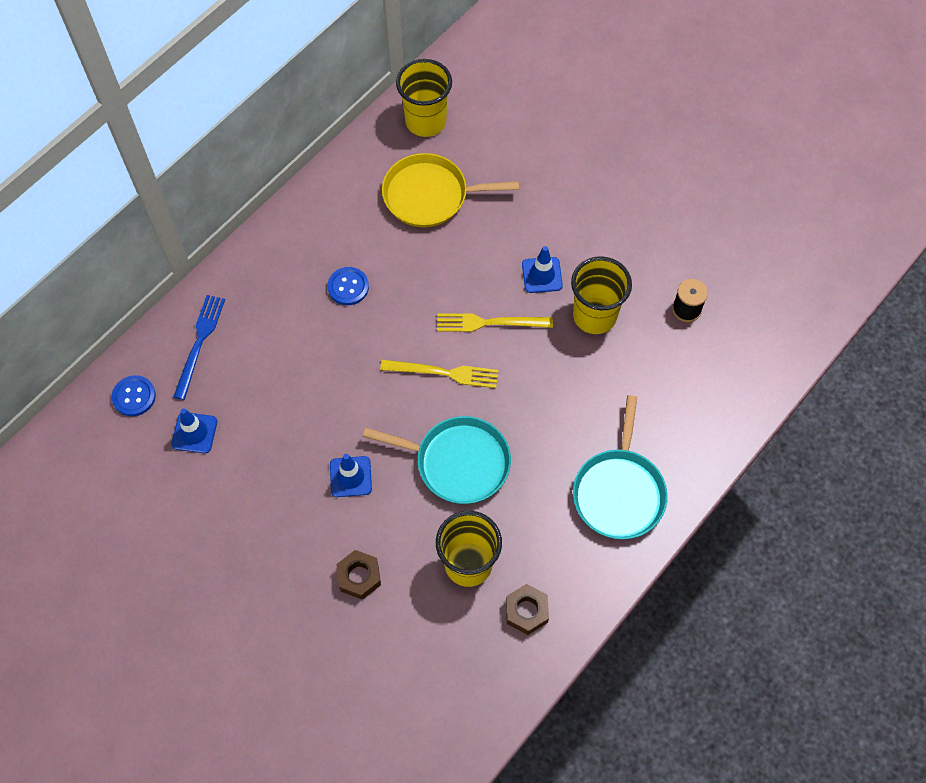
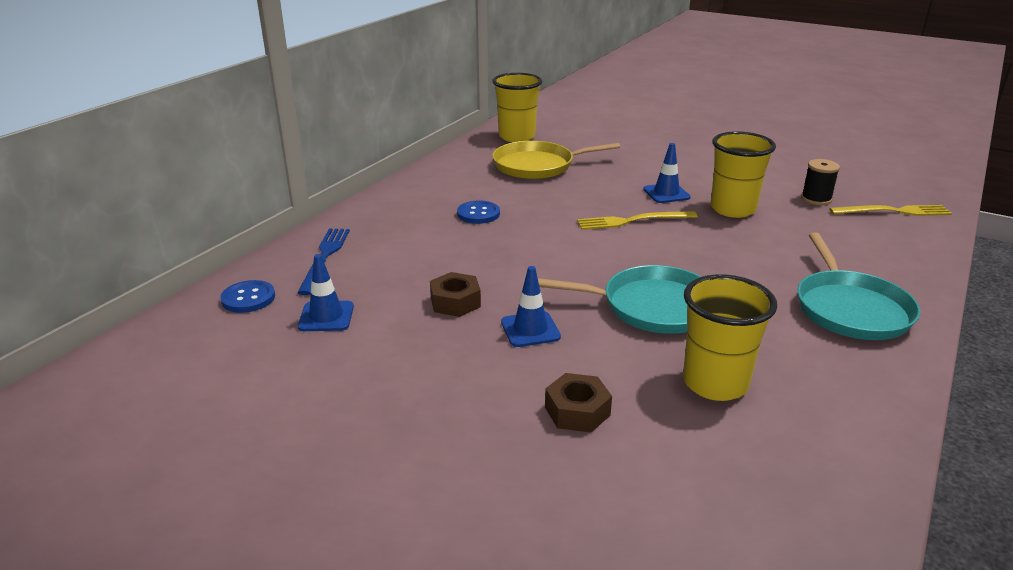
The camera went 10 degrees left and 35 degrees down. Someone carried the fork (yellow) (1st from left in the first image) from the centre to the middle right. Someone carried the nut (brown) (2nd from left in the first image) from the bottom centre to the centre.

==

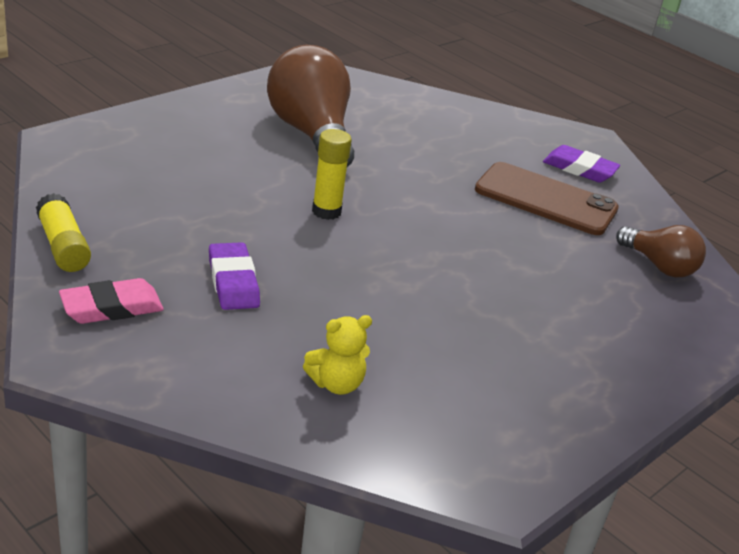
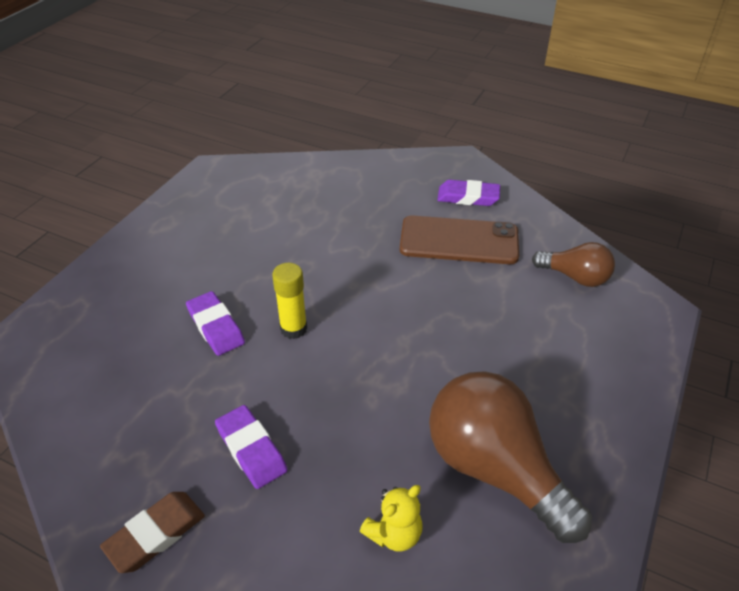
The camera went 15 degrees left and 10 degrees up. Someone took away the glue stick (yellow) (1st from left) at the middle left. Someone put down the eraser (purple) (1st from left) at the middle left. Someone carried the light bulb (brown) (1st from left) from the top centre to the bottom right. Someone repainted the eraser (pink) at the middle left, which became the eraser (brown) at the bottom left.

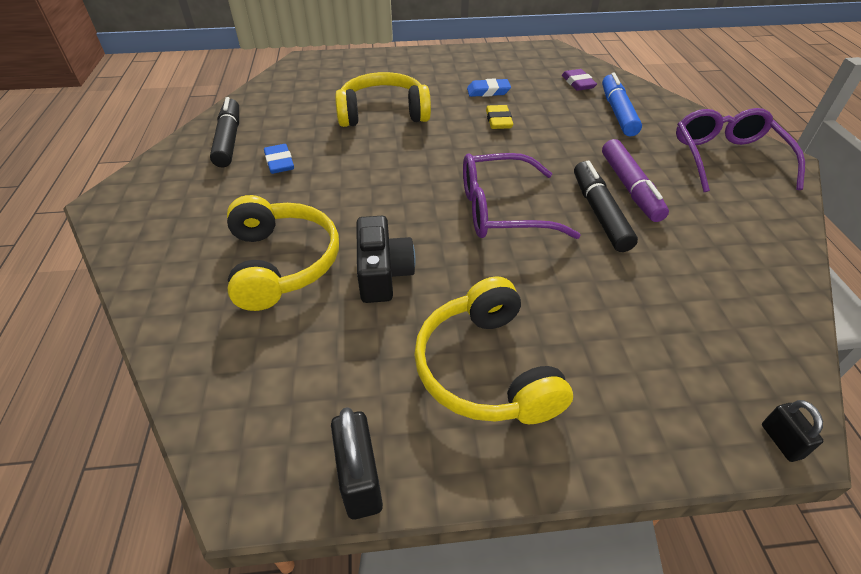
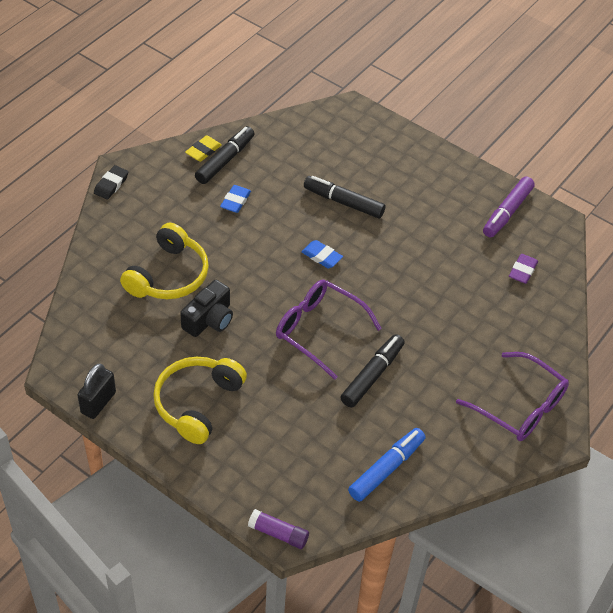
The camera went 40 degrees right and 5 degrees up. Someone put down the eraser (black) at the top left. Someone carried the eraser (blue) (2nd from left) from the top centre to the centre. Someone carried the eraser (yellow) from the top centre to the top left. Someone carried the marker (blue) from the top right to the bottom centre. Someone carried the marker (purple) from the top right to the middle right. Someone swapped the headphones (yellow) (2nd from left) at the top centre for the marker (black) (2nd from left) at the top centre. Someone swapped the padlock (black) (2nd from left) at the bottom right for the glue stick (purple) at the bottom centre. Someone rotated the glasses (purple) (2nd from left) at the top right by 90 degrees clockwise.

--

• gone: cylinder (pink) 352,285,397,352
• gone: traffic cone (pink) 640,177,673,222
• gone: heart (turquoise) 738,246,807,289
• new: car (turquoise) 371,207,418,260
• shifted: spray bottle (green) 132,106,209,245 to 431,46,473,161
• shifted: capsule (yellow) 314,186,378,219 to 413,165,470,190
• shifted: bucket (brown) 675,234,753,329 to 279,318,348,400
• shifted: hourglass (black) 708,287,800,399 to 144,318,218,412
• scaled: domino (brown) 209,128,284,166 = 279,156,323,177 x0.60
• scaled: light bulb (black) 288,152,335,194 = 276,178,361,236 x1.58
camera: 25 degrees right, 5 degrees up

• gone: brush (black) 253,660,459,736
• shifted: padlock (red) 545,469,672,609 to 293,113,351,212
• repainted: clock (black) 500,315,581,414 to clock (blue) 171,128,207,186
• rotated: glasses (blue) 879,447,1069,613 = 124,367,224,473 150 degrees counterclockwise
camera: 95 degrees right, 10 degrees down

Exercise description. Set down precisely the lines above between the line holding "675,234,753,329 to 279,318,348,400" and the line holding "288,152,335,194 = 276,178,361,236 x1.58", inclusive, and nothing beyond them.

Exercise solution.
• shifted: bucket (brown) 675,234,753,329 to 279,318,348,400
• shifted: hourglass (black) 708,287,800,399 to 144,318,218,412
• scaled: domino (brown) 209,128,284,166 = 279,156,323,177 x0.60
• scaled: light bulb (black) 288,152,335,194 = 276,178,361,236 x1.58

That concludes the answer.